Write out every one of the following lines exactly as they appear, without changing anything.

[Lines excerpted from a collection]
[Start]

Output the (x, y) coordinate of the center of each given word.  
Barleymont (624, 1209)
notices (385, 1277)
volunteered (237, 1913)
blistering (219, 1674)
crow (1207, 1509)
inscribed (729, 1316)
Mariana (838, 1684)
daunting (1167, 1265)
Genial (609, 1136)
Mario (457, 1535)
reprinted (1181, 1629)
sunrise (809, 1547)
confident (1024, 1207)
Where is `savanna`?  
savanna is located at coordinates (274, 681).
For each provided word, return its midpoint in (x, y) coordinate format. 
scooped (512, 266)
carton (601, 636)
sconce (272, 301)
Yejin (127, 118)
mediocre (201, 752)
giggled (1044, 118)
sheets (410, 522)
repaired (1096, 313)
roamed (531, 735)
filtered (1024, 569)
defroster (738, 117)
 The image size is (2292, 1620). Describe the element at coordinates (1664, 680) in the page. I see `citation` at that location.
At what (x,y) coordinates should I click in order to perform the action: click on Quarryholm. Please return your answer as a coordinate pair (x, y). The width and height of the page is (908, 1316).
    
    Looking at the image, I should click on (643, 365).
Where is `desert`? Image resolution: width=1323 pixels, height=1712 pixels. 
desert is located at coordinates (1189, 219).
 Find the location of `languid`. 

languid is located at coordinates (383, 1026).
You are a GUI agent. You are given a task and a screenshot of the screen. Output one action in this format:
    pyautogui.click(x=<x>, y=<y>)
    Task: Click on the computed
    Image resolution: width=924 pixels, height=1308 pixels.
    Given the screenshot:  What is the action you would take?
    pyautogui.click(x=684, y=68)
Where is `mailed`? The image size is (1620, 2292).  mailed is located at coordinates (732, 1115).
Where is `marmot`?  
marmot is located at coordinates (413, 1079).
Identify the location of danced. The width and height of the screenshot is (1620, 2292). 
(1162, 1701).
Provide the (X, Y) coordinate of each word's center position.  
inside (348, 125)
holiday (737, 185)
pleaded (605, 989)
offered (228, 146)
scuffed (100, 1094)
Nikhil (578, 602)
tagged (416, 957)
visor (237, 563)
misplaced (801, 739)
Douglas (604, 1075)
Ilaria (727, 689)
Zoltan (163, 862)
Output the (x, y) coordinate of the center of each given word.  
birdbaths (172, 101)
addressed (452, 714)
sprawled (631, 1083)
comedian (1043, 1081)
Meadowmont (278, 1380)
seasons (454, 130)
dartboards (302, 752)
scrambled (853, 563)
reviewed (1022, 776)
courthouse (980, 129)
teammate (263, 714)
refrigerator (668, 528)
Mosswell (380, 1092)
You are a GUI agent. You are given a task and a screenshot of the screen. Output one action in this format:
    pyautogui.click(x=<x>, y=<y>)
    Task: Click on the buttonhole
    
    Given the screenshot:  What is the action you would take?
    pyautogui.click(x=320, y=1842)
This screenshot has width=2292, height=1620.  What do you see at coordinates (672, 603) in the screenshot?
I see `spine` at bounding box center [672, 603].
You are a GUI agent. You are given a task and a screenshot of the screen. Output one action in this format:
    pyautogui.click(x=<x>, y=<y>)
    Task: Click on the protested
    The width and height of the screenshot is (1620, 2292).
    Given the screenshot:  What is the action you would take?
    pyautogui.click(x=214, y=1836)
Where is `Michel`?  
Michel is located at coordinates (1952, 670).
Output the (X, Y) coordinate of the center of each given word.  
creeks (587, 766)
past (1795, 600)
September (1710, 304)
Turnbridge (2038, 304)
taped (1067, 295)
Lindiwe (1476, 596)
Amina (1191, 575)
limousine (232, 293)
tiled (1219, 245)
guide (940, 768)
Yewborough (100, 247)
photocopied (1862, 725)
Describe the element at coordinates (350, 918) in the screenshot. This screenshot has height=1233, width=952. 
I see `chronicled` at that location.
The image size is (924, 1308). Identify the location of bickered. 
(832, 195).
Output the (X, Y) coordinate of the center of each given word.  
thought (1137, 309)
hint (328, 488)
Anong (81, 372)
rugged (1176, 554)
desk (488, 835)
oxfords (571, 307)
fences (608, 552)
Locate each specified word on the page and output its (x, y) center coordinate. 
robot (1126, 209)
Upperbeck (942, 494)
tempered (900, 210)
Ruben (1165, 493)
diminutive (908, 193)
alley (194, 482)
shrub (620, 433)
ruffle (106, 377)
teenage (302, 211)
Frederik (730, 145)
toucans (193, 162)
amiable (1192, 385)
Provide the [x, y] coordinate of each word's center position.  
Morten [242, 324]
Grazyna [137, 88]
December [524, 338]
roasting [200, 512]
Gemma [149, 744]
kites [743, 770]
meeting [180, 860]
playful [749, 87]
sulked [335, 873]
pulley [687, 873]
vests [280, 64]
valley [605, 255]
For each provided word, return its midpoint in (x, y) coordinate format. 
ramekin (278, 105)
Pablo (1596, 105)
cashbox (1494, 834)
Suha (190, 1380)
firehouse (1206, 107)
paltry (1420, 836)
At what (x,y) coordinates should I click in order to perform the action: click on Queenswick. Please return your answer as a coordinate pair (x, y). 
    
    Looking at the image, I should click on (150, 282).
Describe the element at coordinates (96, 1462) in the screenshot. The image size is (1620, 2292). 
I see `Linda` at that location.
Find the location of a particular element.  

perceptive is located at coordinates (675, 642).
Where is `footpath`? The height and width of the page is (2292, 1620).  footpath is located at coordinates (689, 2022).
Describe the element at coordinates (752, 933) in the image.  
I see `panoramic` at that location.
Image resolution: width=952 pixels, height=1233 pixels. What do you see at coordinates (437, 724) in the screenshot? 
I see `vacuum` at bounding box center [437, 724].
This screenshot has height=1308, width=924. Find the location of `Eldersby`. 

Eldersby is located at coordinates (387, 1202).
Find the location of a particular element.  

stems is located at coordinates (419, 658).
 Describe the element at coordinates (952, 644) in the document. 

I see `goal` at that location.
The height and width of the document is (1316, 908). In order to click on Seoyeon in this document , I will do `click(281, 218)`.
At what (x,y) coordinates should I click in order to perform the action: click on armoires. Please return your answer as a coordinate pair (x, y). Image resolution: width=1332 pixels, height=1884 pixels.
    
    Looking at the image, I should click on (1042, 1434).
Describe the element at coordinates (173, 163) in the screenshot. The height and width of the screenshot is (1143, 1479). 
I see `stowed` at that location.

[End]

▸ **Solution**
Output the (x, y) coordinate of the center of each given word.  
Barleymont (624, 1209)
notices (385, 1277)
volunteered (237, 1913)
blistering (219, 1674)
crow (1207, 1509)
inscribed (729, 1316)
Mariana (838, 1684)
daunting (1167, 1265)
Genial (609, 1136)
Mario (457, 1535)
reprinted (1181, 1629)
sunrise (809, 1547)
confident (1024, 1207)
Where is `savanna`?  
savanna is located at coordinates (274, 681).
For each provided word, return its midpoint in (x, y) coordinate format. 
scooped (512, 266)
carton (601, 636)
sconce (272, 301)
Yejin (127, 118)
mediocre (201, 752)
giggled (1044, 118)
sheets (410, 522)
repaired (1096, 313)
roamed (531, 735)
filtered (1024, 569)
defroster (738, 117)
 The image size is (2292, 1620). Describe the element at coordinates (1664, 680) in the page. I see `citation` at that location.
At what (x,y) coordinates should I click in order to perform the action: click on Quarryholm. Please return your answer as a coordinate pair (x, y). The width and height of the page is (908, 1316).
    
    Looking at the image, I should click on (643, 365).
Where is `desert`? Image resolution: width=1323 pixels, height=1712 pixels. 
desert is located at coordinates (1189, 219).
 Find the location of `languid`. 

languid is located at coordinates (383, 1026).
You are a GUI agent. You are given a task and a screenshot of the screen. Output one action in this format:
    pyautogui.click(x=<x>, y=<y>)
    Task: Click on the computed
    Image resolution: width=924 pixels, height=1308 pixels.
    Given the screenshot:  What is the action you would take?
    pyautogui.click(x=684, y=68)
Where is `mailed`? The image size is (1620, 2292).  mailed is located at coordinates (732, 1115).
Where is `marmot`?  
marmot is located at coordinates (413, 1079).
Identify the location of danced. The width and height of the screenshot is (1620, 2292). 
(1162, 1701).
Provide the (X, Y) coordinate of each word's center position.  
inside (348, 125)
holiday (737, 185)
pleaded (605, 989)
offered (228, 146)
scuffed (100, 1094)
Nikhil (578, 602)
tagged (416, 957)
visor (237, 563)
misplaced (801, 739)
Douglas (604, 1075)
Ilaria (727, 689)
Zoltan (163, 862)
Output the (x, y) coordinate of the center of each given word.  
birdbaths (172, 101)
addressed (452, 714)
sprawled (631, 1083)
comedian (1043, 1081)
Meadowmont (278, 1380)
seasons (454, 130)
dartboards (302, 752)
scrambled (853, 563)
reviewed (1022, 776)
courthouse (980, 129)
teammate (263, 714)
refrigerator (668, 528)
Mosswell (380, 1092)
You are a GUI agent. You are given a task and a screenshot of the screen. Output one action in this format:
    pyautogui.click(x=<x>, y=<y>)
    Task: Click on the buttonhole
    
    Given the screenshot:  What is the action you would take?
    pyautogui.click(x=320, y=1842)
This screenshot has width=2292, height=1620.  What do you see at coordinates (672, 603) in the screenshot?
I see `spine` at bounding box center [672, 603].
You are a GUI agent. You are given a task and a screenshot of the screen. Output one action in this format:
    pyautogui.click(x=<x>, y=<y>)
    Task: Click on the protested
    The width and height of the screenshot is (1620, 2292).
    Given the screenshot:  What is the action you would take?
    pyautogui.click(x=214, y=1836)
Where is `Michel`?  
Michel is located at coordinates (1952, 670).
Output the (X, Y) coordinate of the center of each given word.  
creeks (587, 766)
past (1795, 600)
September (1710, 304)
Turnbridge (2038, 304)
taped (1067, 295)
Lindiwe (1476, 596)
Amina (1191, 575)
limousine (232, 293)
tiled (1219, 245)
guide (940, 768)
Yewborough (100, 247)
photocopied (1862, 725)
Describe the element at coordinates (350, 918) in the screenshot. This screenshot has height=1233, width=952. 
I see `chronicled` at that location.
The image size is (924, 1308). Identify the location of bickered. 
(832, 195).
Output the (X, Y) coordinate of the center of each given word.  
thought (1137, 309)
hint (328, 488)
Anong (81, 372)
rugged (1176, 554)
desk (488, 835)
oxfords (571, 307)
fences (608, 552)
Locate each specified word on the page and output its (x, y) center coordinate. 
robot (1126, 209)
Upperbeck (942, 494)
tempered (900, 210)
Ruben (1165, 493)
diminutive (908, 193)
alley (194, 482)
shrub (620, 433)
ruffle (106, 377)
teenage (302, 211)
Frederik (730, 145)
toucans (193, 162)
amiable (1192, 385)
Provide the [x, y] coordinate of each word's center position.  
Morten [242, 324]
Grazyna [137, 88]
December [524, 338]
roasting [200, 512]
Gemma [149, 744]
kites [743, 770]
meeting [180, 860]
playful [749, 87]
sulked [335, 873]
pulley [687, 873]
vests [280, 64]
valley [605, 255]
For each provided word, return its midpoint in (x, y) coordinate format. 
ramekin (278, 105)
Pablo (1596, 105)
cashbox (1494, 834)
Suha (190, 1380)
firehouse (1206, 107)
paltry (1420, 836)
At what (x,y) coordinates should I click in order to perform the action: click on Queenswick. Please return your answer as a coordinate pair (x, y). 
    
    Looking at the image, I should click on (150, 282).
Describe the element at coordinates (96, 1462) in the screenshot. The image size is (1620, 2292). 
I see `Linda` at that location.
Find the location of a particular element.  

perceptive is located at coordinates (675, 642).
Where is `footpath`? The height and width of the page is (2292, 1620).  footpath is located at coordinates (689, 2022).
Describe the element at coordinates (752, 933) in the image.  
I see `panoramic` at that location.
Image resolution: width=952 pixels, height=1233 pixels. What do you see at coordinates (437, 724) in the screenshot? 
I see `vacuum` at bounding box center [437, 724].
This screenshot has height=1308, width=924. Find the location of `Eldersby`. 

Eldersby is located at coordinates (387, 1202).
Find the location of a particular element.  

stems is located at coordinates (419, 658).
 Describe the element at coordinates (952, 644) in the document. 

I see `goal` at that location.
The height and width of the document is (1316, 908). In order to click on Seoyeon in this document , I will do `click(281, 218)`.
At what (x,y) coordinates should I click in order to perform the action: click on armoires. Please return your answer as a coordinate pair (x, y). Image resolution: width=1332 pixels, height=1884 pixels.
    
    Looking at the image, I should click on (1042, 1434).
Describe the element at coordinates (173, 163) in the screenshot. The height and width of the screenshot is (1143, 1479). 
I see `stowed` at that location.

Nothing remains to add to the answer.